> Data extract:
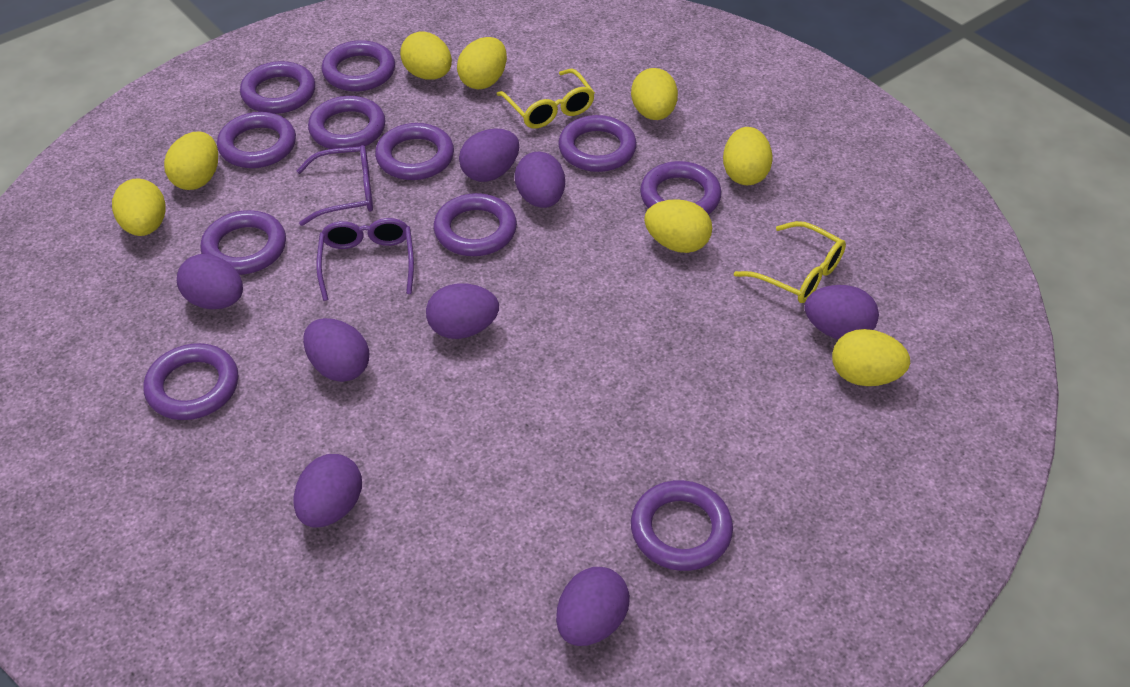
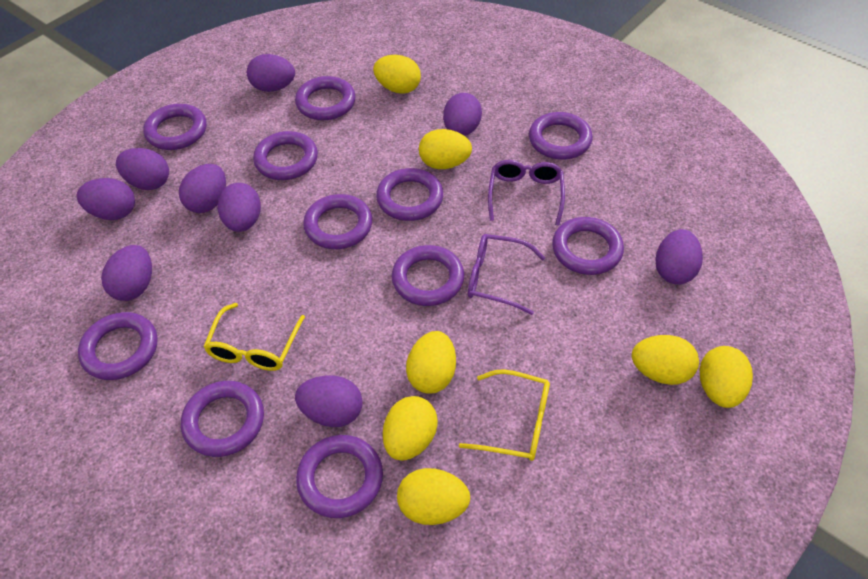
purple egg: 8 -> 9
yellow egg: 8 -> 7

--

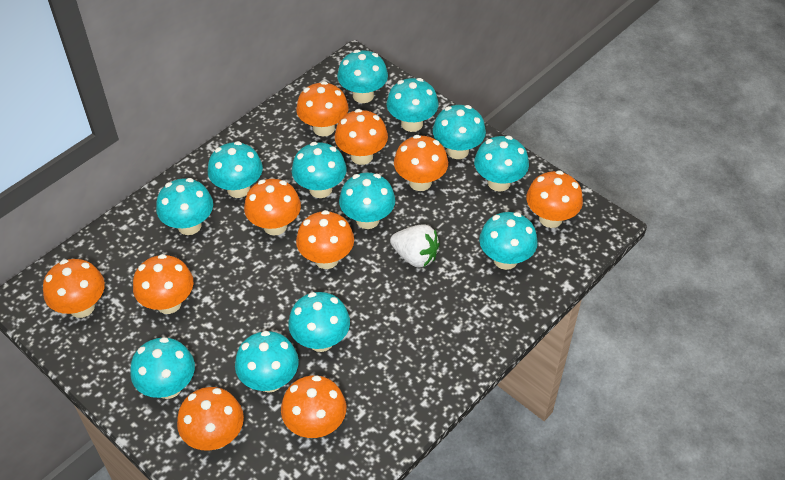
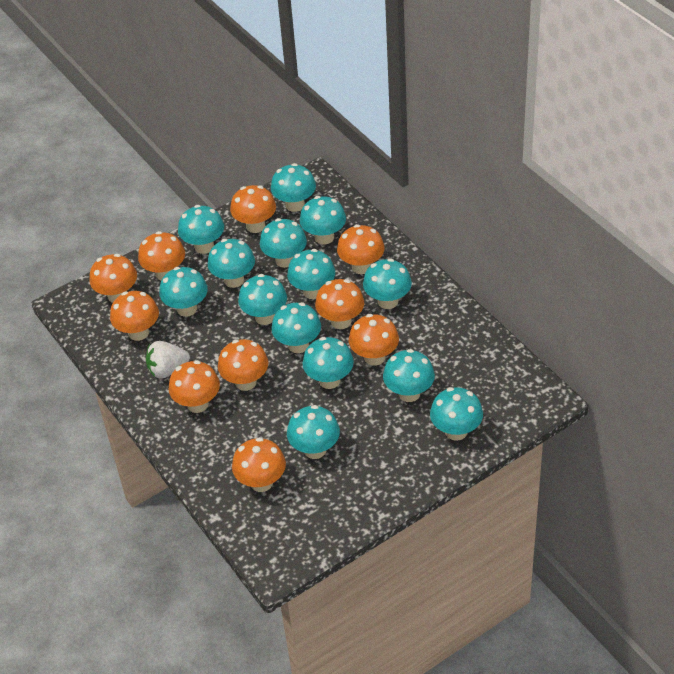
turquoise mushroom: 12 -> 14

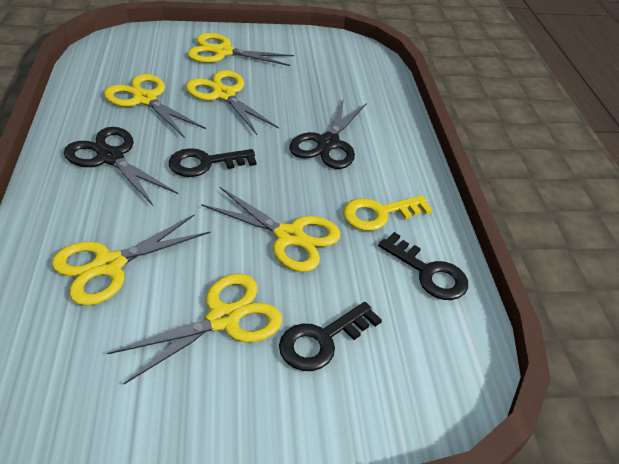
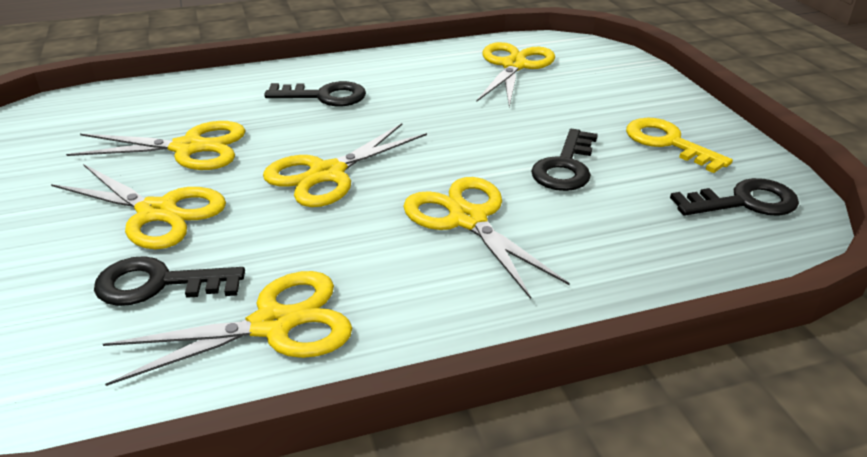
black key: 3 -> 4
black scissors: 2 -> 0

---

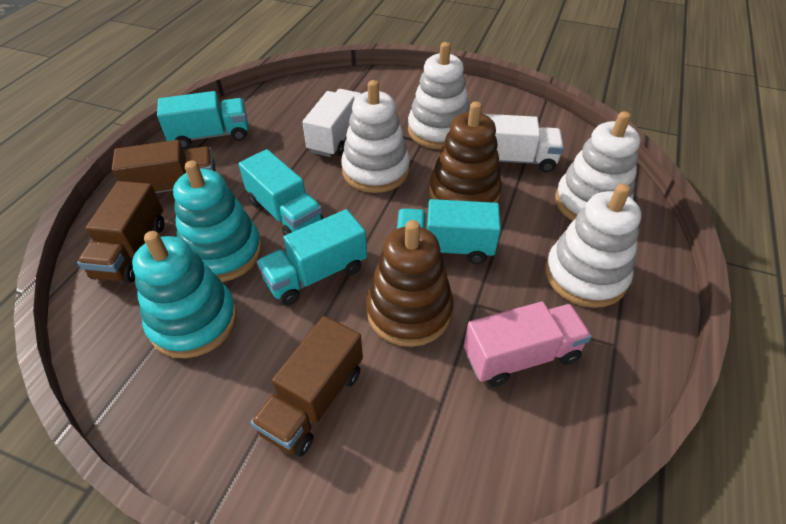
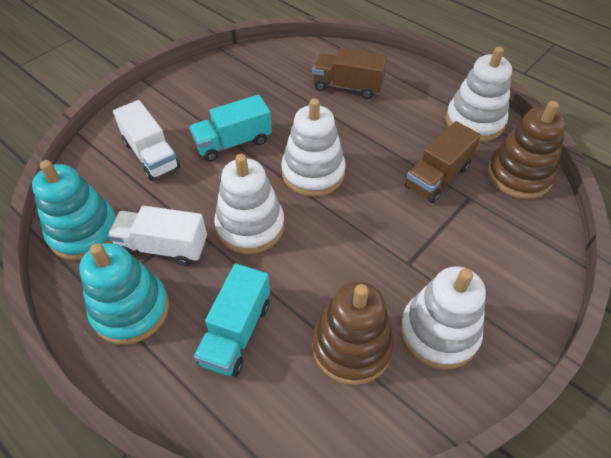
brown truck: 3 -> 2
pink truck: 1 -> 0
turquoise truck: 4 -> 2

> Aim of the exercise: Look through the data above. Find each line with the string "truck" and copy it.

> Written reply:
brown truck: 3 -> 2
pink truck: 1 -> 0
turquoise truck: 4 -> 2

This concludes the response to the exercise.